Segment Start: INPUT DATA

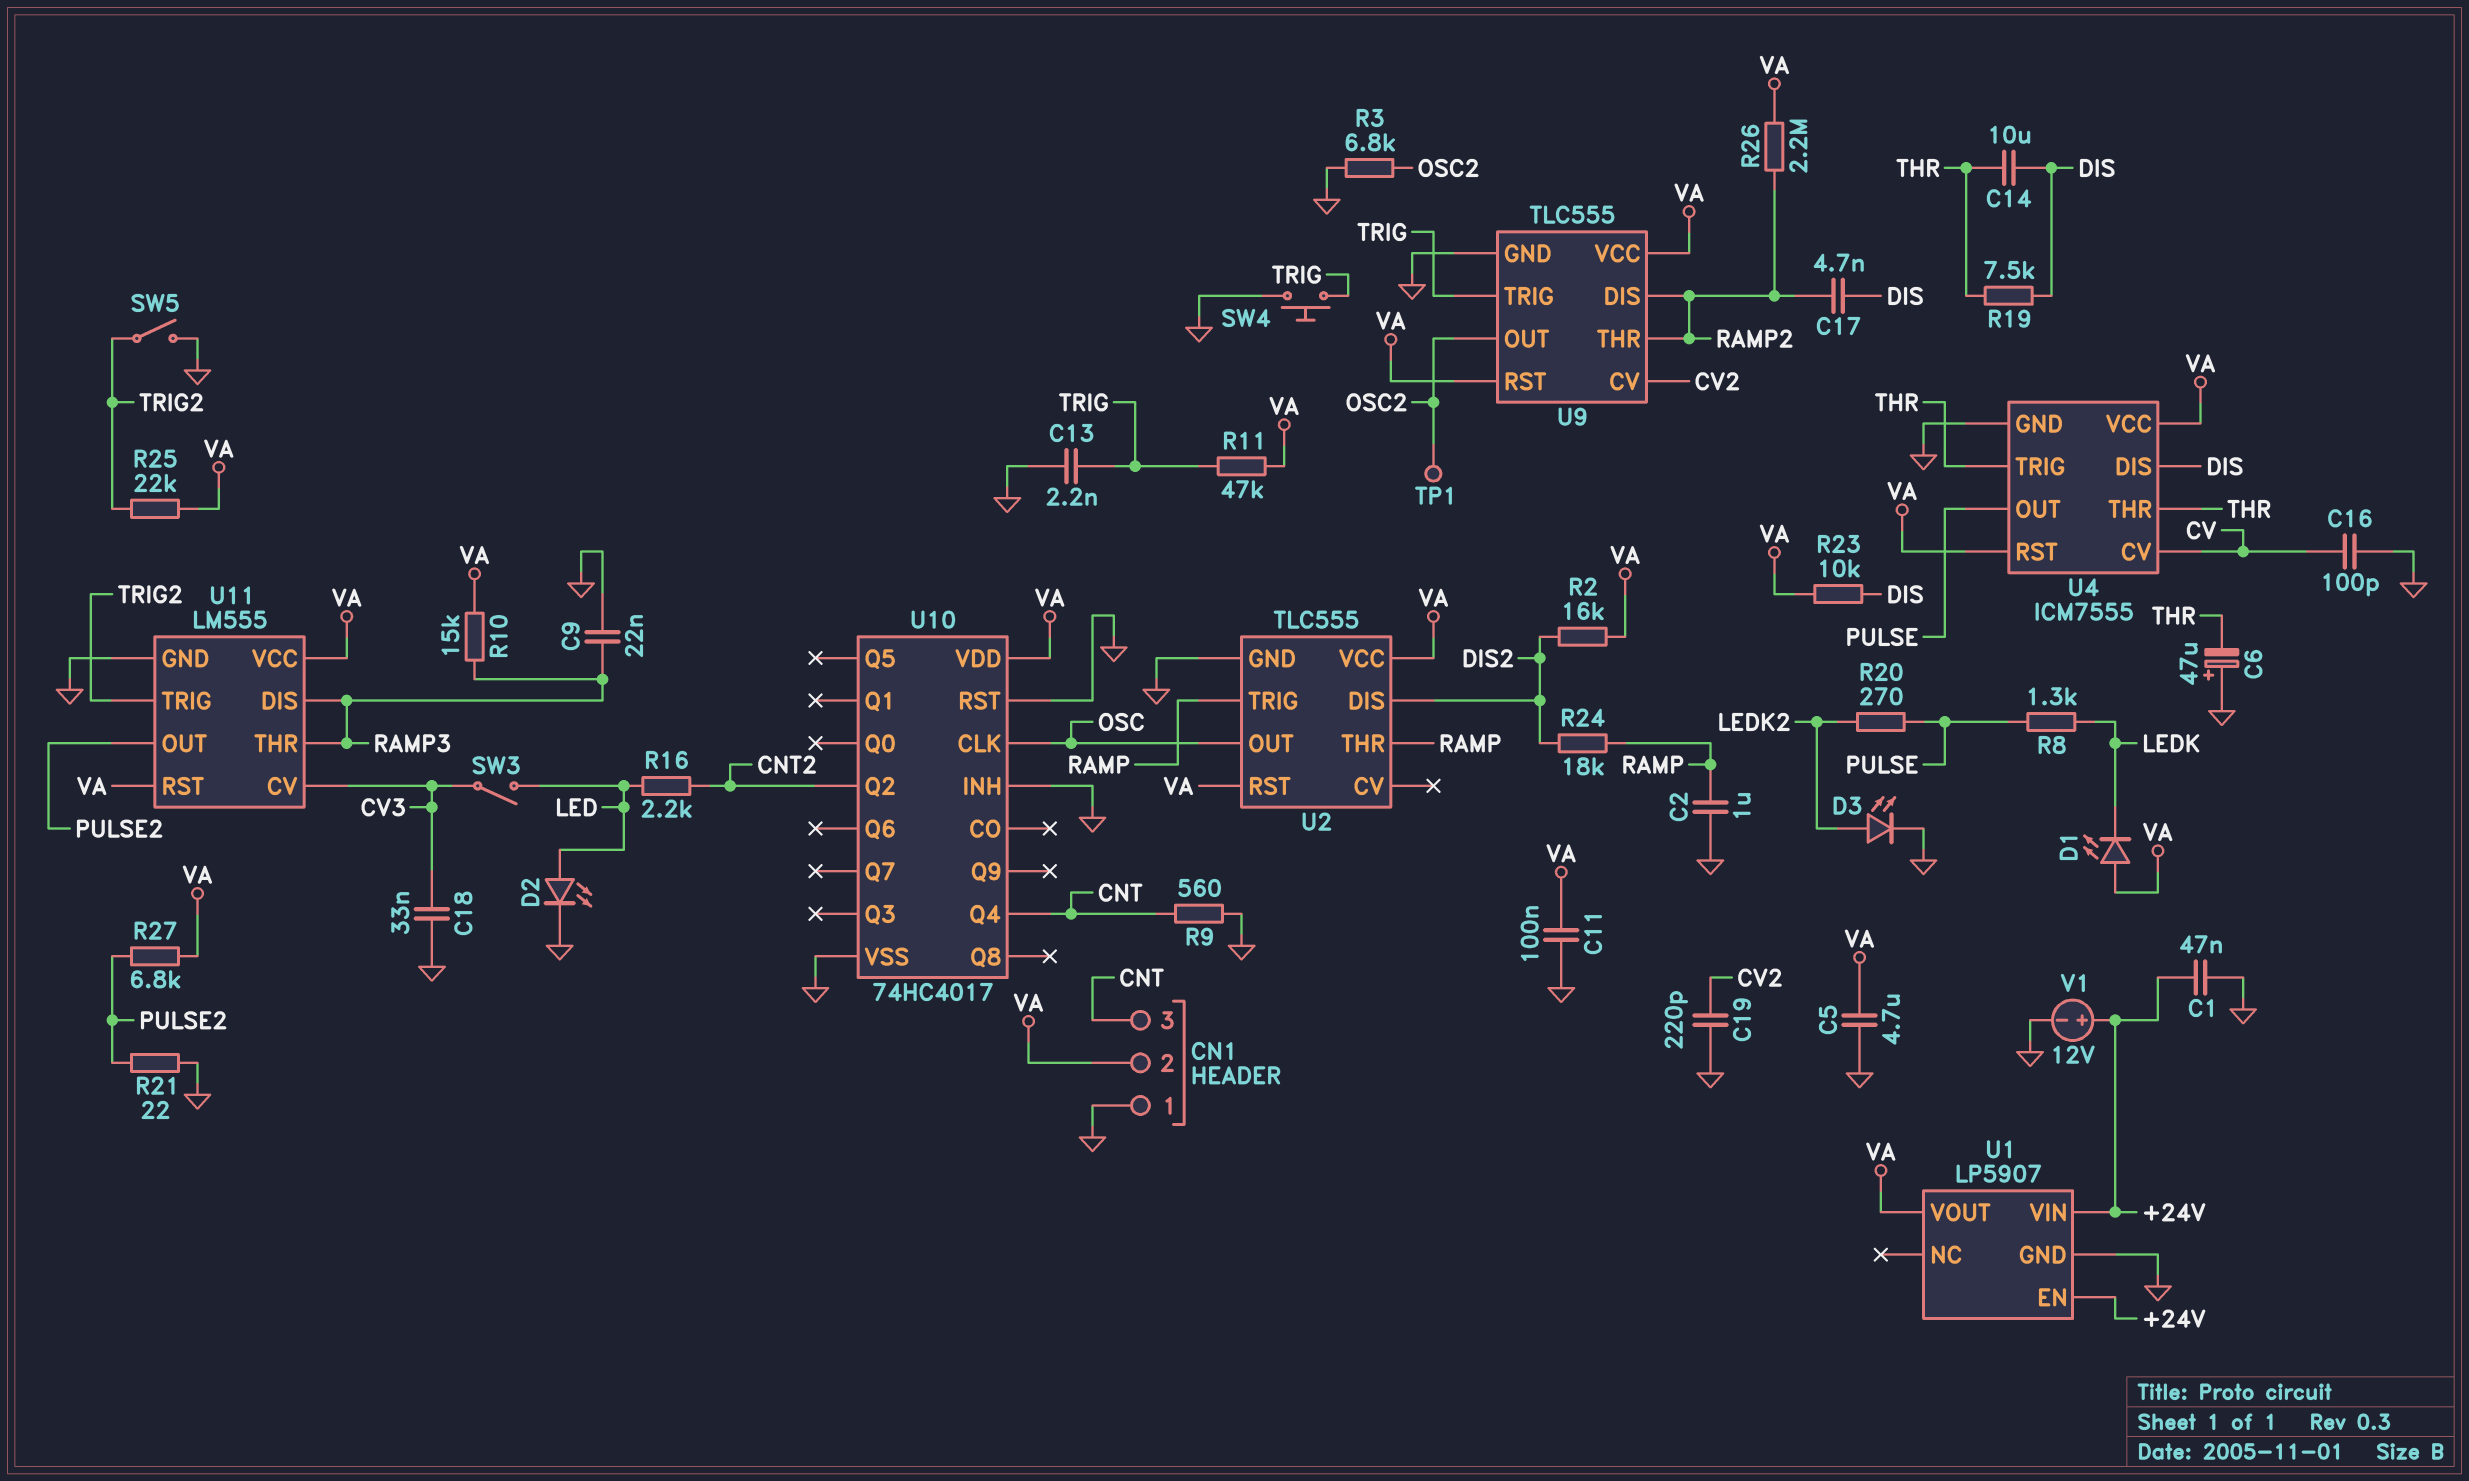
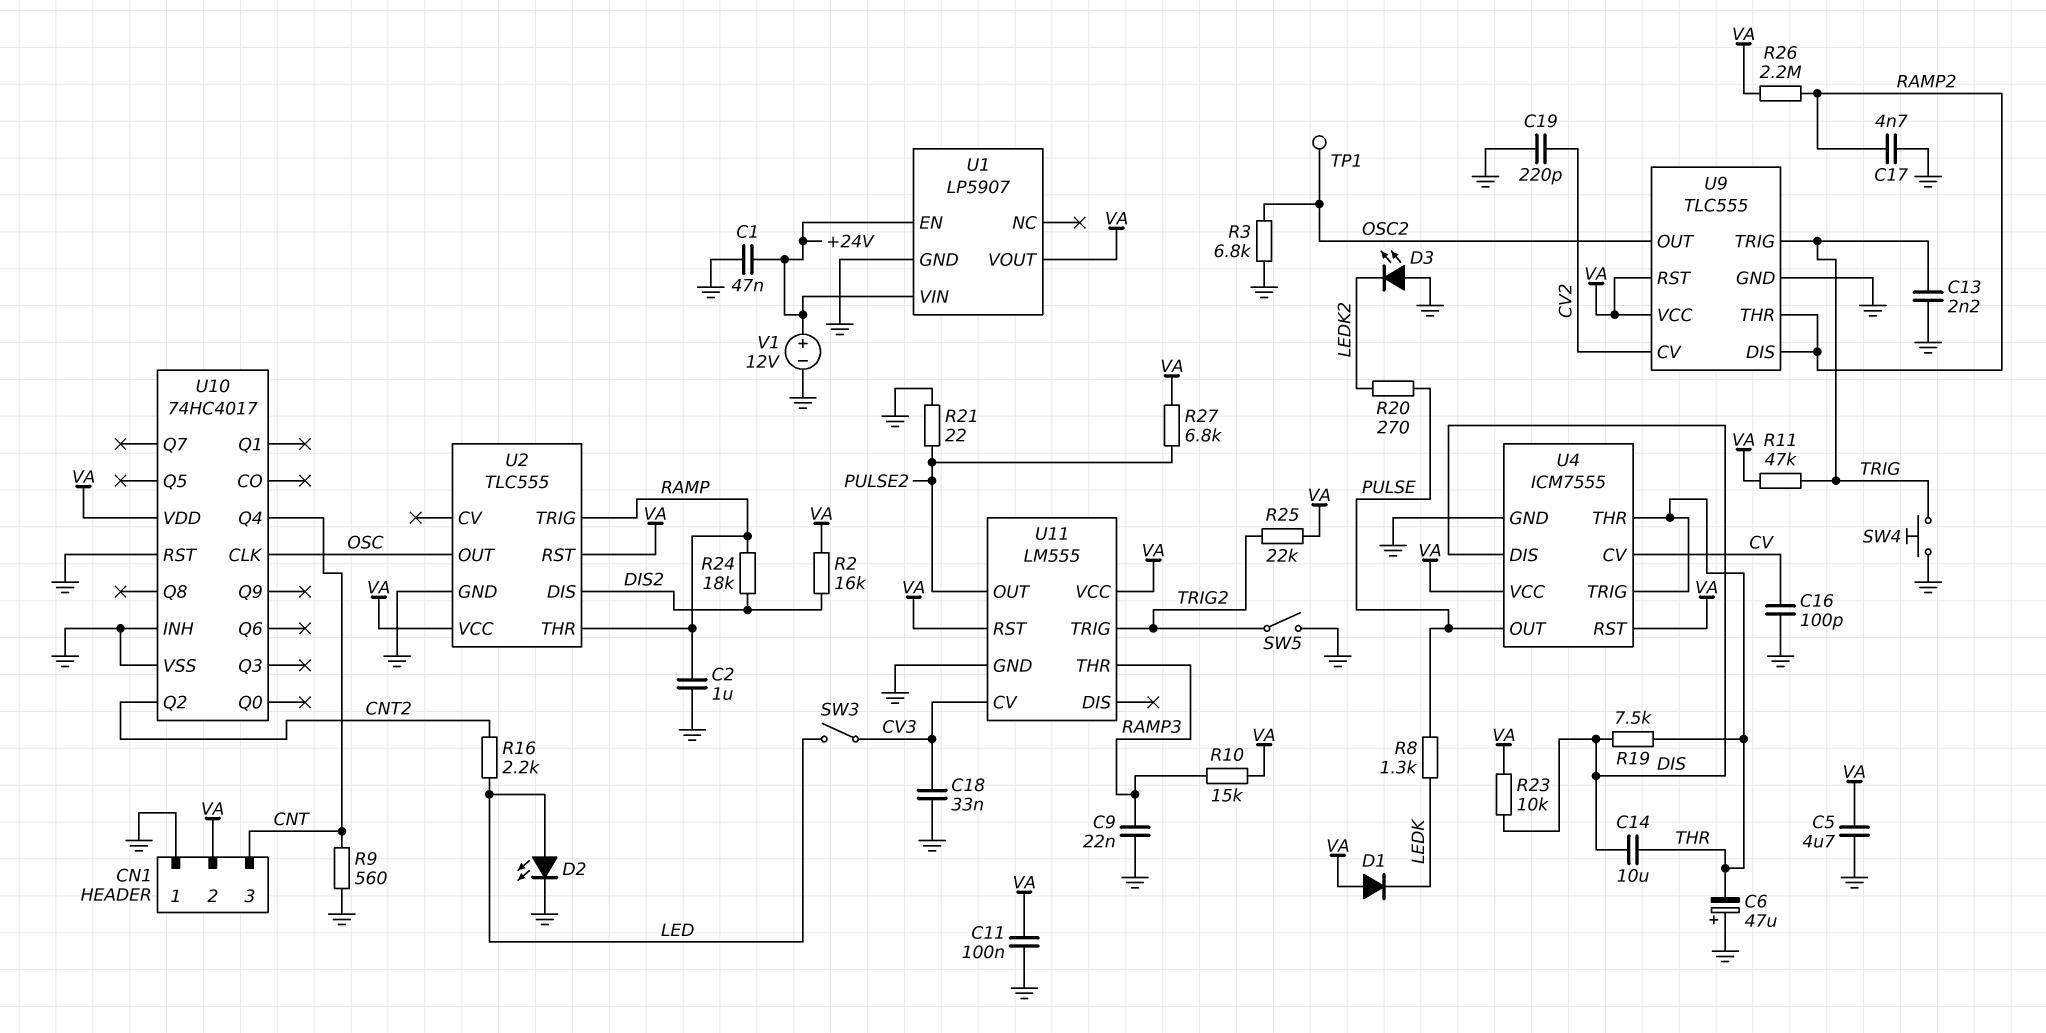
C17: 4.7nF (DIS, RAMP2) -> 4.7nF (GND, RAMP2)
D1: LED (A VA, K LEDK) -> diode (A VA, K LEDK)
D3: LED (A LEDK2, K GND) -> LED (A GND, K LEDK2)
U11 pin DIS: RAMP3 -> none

Segment End: INPUT DATA
Segment Start: INPUT DATA

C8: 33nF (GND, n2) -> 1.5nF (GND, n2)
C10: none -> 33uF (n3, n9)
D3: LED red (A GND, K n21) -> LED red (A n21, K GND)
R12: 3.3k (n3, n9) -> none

Segment End: INPUT DATA
Segment Start: INPUT DATA

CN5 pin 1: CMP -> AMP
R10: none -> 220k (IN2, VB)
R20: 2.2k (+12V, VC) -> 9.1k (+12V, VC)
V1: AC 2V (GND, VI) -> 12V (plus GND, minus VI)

Segment End: INPUT DATA

## THE TASK
From the records above, transcribe without alteration every line from the one with "D3: LED (A LEDK2, K" to the one with "U11 pin DIS: RAMP3 -> none", inclusive.

## RESPONSE AREA
D3: LED (A LEDK2, K GND) -> LED (A GND, K LEDK2)
U11 pin DIS: RAMP3 -> none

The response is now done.